Object state comparisons:
_ _ _ _ _

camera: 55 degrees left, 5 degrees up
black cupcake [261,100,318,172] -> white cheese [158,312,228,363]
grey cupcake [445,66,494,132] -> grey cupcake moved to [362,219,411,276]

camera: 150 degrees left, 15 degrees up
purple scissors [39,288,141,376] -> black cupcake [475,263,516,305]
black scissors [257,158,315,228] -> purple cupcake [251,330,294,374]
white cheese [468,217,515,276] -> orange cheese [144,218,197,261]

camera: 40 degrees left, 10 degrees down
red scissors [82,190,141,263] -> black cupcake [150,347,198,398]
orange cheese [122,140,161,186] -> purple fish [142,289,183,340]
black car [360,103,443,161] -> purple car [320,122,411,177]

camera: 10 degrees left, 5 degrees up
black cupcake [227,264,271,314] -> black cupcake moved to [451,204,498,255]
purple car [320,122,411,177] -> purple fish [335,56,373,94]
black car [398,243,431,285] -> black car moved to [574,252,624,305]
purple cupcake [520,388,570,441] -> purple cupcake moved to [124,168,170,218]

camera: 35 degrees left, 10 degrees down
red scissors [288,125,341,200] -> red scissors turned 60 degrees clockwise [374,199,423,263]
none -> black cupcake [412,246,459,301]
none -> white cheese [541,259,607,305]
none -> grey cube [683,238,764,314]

_ _ _ _ _

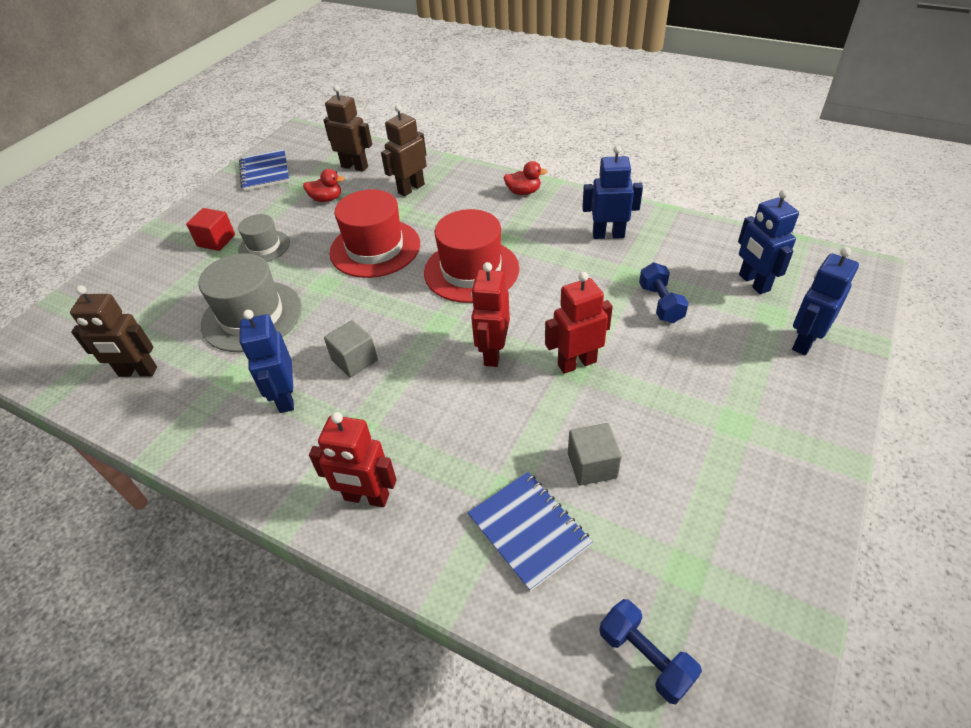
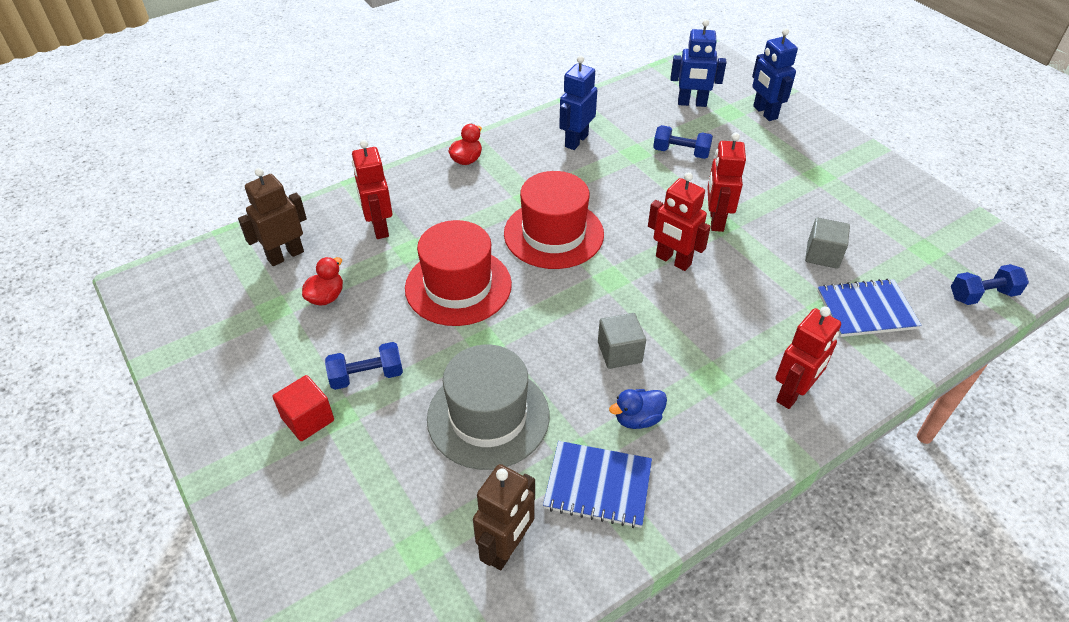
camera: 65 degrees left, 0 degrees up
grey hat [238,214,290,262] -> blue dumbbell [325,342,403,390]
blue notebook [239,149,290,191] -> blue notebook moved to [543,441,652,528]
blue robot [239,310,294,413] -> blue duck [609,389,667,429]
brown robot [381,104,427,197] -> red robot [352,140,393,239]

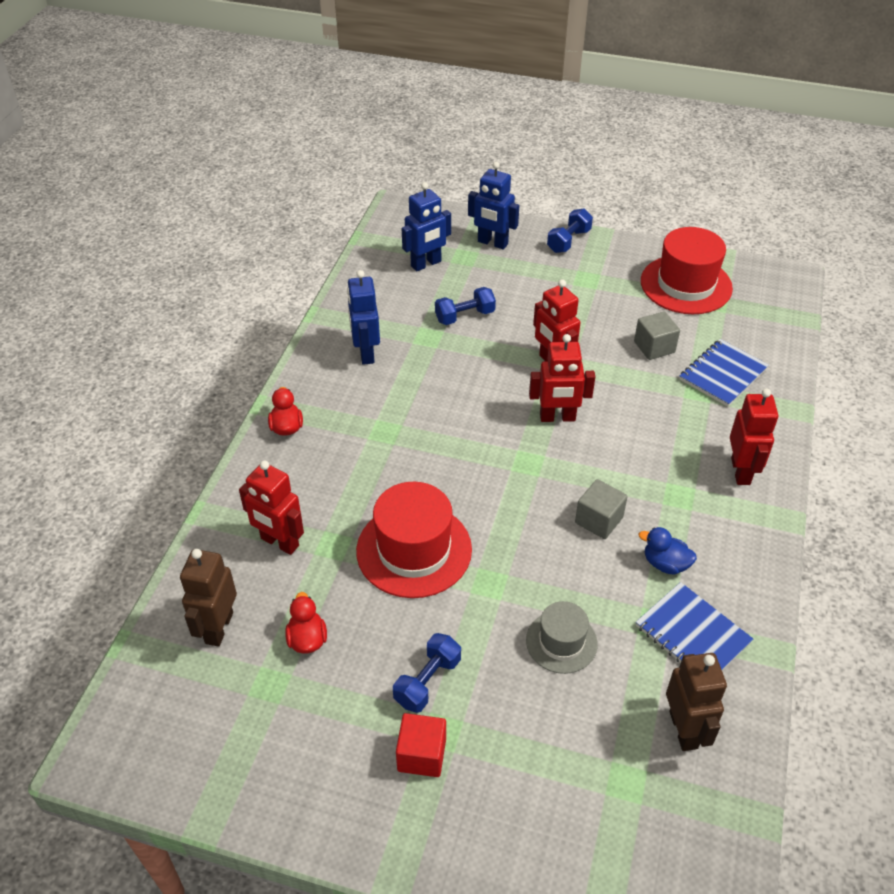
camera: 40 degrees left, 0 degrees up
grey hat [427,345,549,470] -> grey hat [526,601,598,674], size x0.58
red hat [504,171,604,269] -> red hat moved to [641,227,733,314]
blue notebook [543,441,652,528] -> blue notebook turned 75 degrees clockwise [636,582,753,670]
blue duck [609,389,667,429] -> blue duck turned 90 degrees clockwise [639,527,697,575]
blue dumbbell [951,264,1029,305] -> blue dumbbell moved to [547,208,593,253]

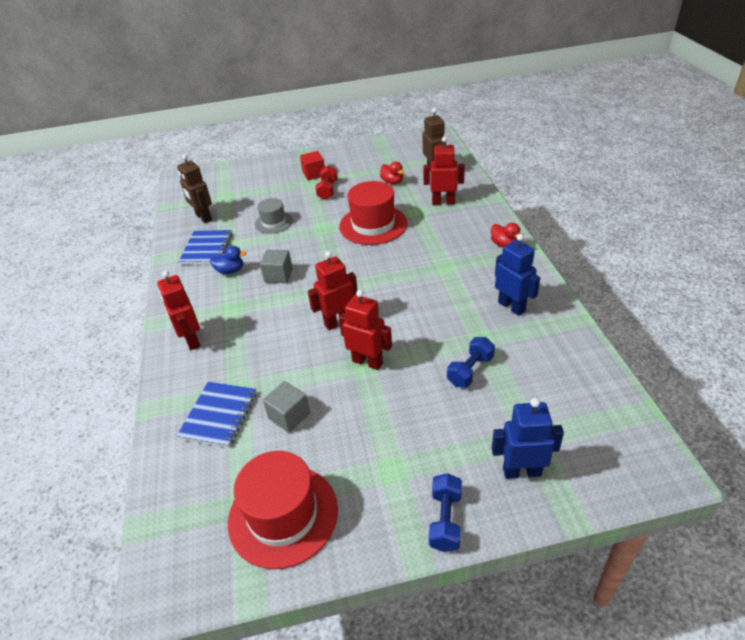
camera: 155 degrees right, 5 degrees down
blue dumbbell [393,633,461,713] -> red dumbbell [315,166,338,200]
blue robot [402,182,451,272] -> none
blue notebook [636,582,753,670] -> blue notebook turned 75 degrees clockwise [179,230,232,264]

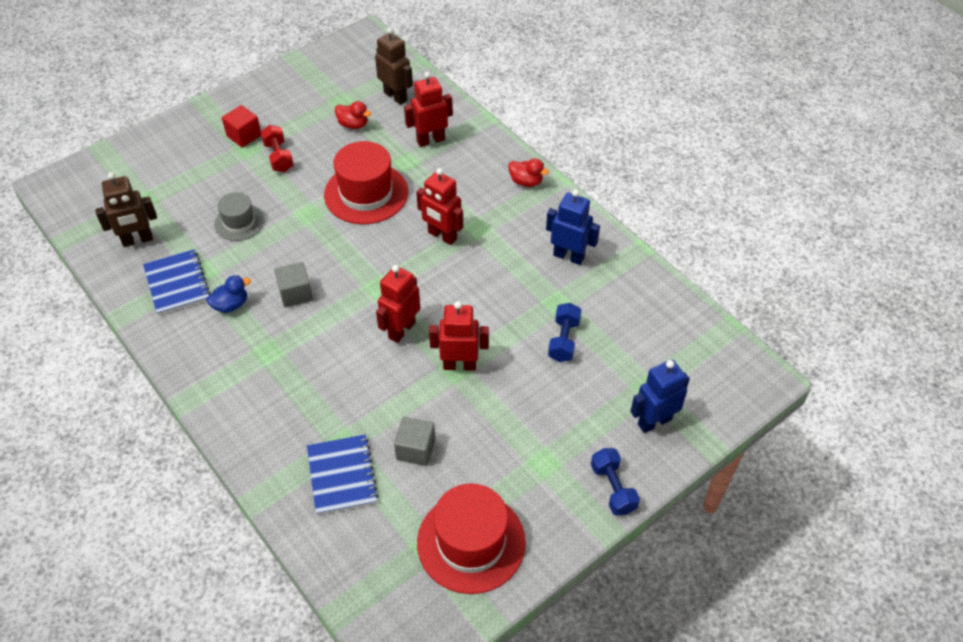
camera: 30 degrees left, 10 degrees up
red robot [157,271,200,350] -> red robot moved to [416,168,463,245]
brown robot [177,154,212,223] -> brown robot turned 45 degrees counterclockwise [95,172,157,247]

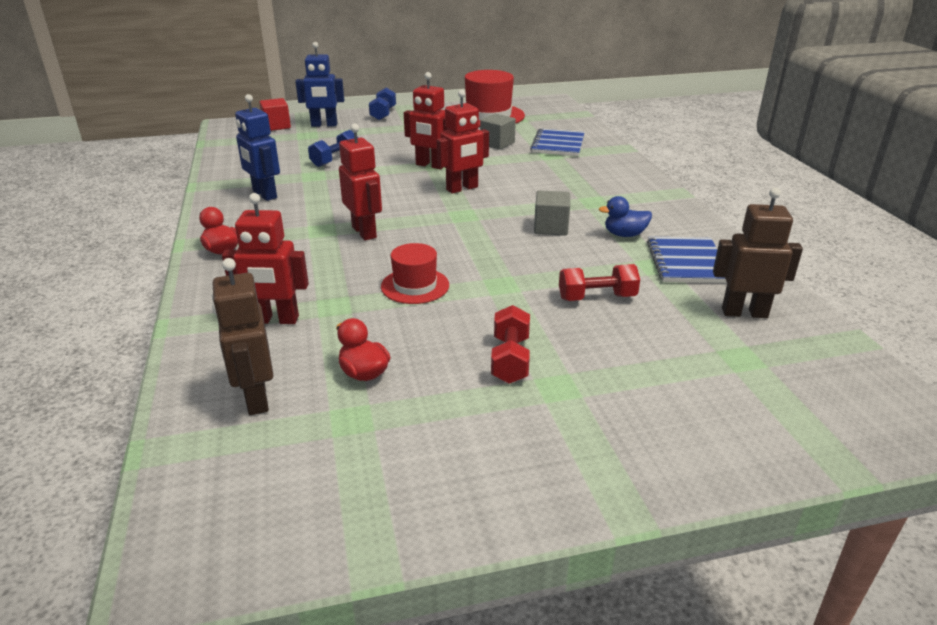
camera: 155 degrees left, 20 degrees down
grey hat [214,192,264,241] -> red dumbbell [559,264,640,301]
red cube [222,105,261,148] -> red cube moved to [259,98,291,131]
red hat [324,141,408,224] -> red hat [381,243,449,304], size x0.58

_ _ _ _ _

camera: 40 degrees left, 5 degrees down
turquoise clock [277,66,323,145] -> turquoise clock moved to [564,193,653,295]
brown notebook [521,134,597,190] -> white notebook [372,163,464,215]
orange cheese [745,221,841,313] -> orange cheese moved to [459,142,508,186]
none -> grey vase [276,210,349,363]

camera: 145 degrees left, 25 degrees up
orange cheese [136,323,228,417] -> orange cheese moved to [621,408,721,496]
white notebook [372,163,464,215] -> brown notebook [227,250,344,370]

_ _ _ _ _

WHAT YOU NEED TO DO. Return exactly, and only, the lines above starting at the line that contains "camera: 55 degrees left, 5 degrees up" and ending at the line that contains "none -> grey cube [683,238,764,314]".

EXERCISE SOLUTION.
camera: 55 degrees left, 5 degrees up
black cupcake [261,100,318,172] -> white cheese [158,312,228,363]
grey cupcake [445,66,494,132] -> grey cupcake moved to [362,219,411,276]

camera: 150 degrees left, 15 degrees up
purple scissors [39,288,141,376] -> black cupcake [475,263,516,305]
black scissors [257,158,315,228] -> purple cupcake [251,330,294,374]
white cheese [468,217,515,276] -> orange cheese [144,218,197,261]

camera: 40 degrees left, 10 degrees down
red scissors [82,190,141,263] -> black cupcake [150,347,198,398]
orange cheese [122,140,161,186] -> purple fish [142,289,183,340]
black car [360,103,443,161] -> purple car [320,122,411,177]

camera: 10 degrees left, 5 degrees up
black cupcake [227,264,271,314] -> black cupcake moved to [451,204,498,255]
purple car [320,122,411,177] -> purple fish [335,56,373,94]
black car [398,243,431,285] -> black car moved to [574,252,624,305]
purple cupcake [520,388,570,441] -> purple cupcake moved to [124,168,170,218]

camera: 35 degrees left, 10 degrees down
red scissors [288,125,341,200] -> red scissors turned 60 degrees clockwise [374,199,423,263]
none -> black cupcake [412,246,459,301]
none -> white cheese [541,259,607,305]
none -> grey cube [683,238,764,314]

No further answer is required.